> [Assigned task]
Taking the line that contains "(89, 262) = (224, 234): red" as the first, copy exactly every line through the last line of the records, and nothing else.

[Items listed in a dataset]
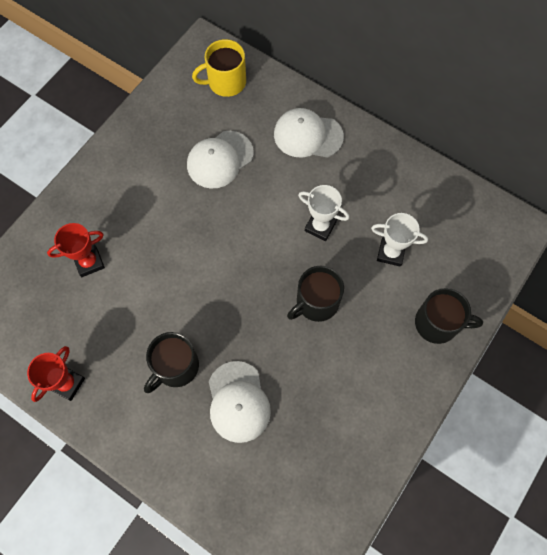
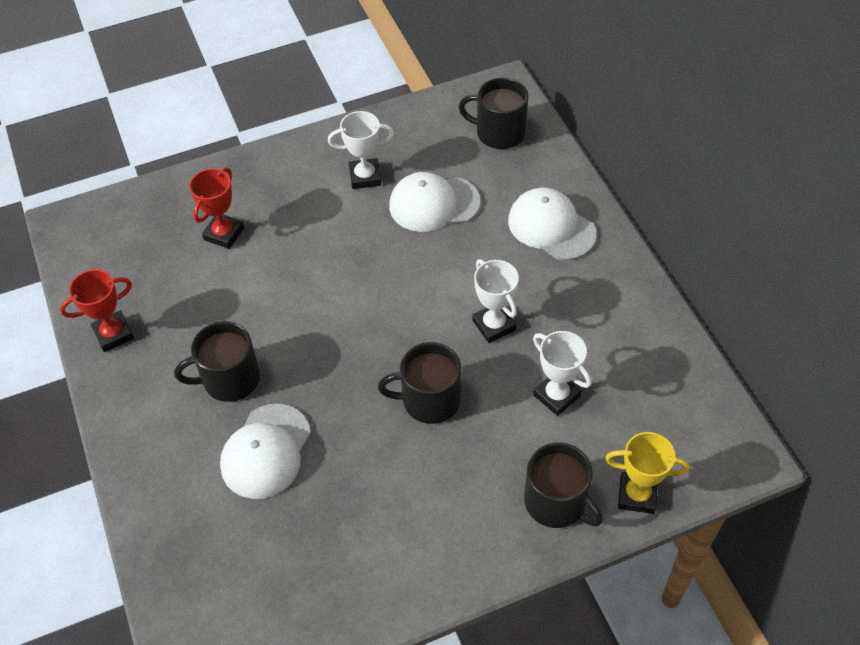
camera: 35 degrees right, 15 degrees down
(89, 262) = (224, 234): red trophy -> red trophy turned 75 degrees counterclockwise
(158, 164) = (365, 177): none -> white trophy
(226, 82) = (499, 133): yellow mug -> black mug
(479, 290) = (637, 495): none -> yellow trophy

> [Task answer]
(89, 262) = (224, 234): red trophy -> red trophy turned 75 degrees counterclockwise
(158, 164) = (365, 177): none -> white trophy
(226, 82) = (499, 133): yellow mug -> black mug
(479, 290) = (637, 495): none -> yellow trophy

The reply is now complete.